### WHAT THE TASK ASKS
Every line from the one containing "vela/amarillo 609,529,38,70 ->" to the one containing "seta/rojo 791,606,41,40 -> none" in the records below, both included, must be set down exactly, and no other line.

### SOURCE MATERIAL
--- START ---
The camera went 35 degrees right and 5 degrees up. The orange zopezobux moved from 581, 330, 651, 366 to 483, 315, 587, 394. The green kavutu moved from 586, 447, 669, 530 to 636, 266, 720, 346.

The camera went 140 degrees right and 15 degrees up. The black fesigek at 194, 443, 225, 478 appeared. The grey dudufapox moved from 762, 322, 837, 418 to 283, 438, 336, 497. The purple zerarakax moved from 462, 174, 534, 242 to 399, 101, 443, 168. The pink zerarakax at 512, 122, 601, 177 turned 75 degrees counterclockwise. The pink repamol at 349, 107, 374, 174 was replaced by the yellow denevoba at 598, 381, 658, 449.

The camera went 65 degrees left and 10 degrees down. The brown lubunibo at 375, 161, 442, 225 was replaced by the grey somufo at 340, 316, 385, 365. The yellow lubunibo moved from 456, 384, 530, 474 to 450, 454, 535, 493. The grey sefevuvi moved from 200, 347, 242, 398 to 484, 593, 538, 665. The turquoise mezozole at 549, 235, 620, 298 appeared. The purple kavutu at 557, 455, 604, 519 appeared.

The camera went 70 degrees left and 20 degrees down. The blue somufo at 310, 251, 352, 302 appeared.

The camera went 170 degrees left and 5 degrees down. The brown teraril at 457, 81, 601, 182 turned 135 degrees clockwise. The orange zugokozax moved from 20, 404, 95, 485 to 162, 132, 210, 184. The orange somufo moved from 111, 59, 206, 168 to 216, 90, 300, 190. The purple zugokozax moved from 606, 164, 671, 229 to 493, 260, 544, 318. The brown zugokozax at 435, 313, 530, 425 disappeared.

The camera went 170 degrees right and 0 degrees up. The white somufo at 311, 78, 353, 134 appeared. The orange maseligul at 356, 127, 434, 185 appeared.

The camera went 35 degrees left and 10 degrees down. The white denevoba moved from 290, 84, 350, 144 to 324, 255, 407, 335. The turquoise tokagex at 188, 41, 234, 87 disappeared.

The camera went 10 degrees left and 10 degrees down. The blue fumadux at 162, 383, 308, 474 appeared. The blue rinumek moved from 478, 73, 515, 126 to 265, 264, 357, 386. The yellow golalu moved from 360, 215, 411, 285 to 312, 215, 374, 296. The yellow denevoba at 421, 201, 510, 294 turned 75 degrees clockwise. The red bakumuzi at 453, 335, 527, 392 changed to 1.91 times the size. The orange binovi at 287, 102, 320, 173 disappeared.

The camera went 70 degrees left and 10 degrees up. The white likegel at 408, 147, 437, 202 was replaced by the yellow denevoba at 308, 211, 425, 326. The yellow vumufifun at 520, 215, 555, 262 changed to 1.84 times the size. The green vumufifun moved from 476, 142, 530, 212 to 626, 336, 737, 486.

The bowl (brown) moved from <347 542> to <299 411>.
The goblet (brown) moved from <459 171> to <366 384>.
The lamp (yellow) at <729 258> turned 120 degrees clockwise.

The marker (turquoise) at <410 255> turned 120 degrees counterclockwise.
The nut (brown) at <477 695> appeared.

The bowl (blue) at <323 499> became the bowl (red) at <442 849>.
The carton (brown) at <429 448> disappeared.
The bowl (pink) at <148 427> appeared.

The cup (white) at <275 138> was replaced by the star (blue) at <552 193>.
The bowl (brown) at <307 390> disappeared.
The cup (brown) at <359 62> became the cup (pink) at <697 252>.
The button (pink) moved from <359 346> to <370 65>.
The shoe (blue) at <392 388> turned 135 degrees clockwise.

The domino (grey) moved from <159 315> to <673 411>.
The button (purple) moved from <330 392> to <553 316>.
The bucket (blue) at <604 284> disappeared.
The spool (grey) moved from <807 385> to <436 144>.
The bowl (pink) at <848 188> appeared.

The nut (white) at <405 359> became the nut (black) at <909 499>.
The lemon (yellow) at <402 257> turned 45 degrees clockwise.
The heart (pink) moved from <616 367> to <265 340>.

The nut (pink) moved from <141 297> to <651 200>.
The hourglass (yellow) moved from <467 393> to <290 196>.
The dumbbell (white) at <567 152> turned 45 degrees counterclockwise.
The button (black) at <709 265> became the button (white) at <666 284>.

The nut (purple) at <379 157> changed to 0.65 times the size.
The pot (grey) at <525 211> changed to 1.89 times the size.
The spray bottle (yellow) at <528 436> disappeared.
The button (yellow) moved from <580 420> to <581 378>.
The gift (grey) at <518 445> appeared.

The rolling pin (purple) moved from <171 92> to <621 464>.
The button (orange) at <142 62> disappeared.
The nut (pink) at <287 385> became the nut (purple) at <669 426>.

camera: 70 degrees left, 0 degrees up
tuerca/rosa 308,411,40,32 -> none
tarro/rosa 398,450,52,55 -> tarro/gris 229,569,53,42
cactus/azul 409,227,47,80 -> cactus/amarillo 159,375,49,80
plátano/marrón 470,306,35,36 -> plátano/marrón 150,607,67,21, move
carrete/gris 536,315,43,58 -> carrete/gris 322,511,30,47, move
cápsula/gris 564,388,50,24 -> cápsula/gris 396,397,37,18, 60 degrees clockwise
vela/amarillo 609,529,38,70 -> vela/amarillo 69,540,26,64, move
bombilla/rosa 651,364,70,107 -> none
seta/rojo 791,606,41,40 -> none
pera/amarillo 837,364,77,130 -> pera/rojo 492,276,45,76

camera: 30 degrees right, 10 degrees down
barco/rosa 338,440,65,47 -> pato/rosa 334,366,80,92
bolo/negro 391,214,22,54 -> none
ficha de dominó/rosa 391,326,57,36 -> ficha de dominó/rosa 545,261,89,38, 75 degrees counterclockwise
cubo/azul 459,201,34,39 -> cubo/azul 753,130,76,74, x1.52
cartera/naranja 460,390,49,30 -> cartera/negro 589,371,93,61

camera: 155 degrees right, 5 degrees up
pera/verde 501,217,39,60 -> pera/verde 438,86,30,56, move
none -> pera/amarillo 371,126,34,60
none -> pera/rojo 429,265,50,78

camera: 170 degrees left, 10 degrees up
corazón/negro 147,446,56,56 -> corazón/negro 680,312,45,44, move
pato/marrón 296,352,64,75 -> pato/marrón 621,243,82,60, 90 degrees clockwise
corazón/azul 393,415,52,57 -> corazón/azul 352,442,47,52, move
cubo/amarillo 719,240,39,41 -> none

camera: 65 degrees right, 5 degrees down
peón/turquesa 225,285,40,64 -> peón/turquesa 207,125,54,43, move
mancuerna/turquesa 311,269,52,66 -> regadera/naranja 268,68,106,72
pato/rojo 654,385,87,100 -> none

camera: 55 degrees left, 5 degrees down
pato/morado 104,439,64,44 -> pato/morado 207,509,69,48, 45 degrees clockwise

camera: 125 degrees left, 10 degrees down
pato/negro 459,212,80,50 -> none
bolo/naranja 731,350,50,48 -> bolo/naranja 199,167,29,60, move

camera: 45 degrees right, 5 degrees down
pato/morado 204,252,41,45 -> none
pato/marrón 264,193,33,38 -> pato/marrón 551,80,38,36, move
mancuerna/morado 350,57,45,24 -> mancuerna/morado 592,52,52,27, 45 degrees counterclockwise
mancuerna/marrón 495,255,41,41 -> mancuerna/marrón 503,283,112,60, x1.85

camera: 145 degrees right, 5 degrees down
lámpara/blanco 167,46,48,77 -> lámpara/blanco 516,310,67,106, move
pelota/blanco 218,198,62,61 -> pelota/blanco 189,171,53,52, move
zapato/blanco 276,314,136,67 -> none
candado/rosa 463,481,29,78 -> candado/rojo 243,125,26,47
--- END ---
### WRITTEN RESPONSE
vela/amarillo 609,529,38,70 -> vela/amarillo 69,540,26,64, move
bombilla/rosa 651,364,70,107 -> none
seta/rojo 791,606,41,40 -> none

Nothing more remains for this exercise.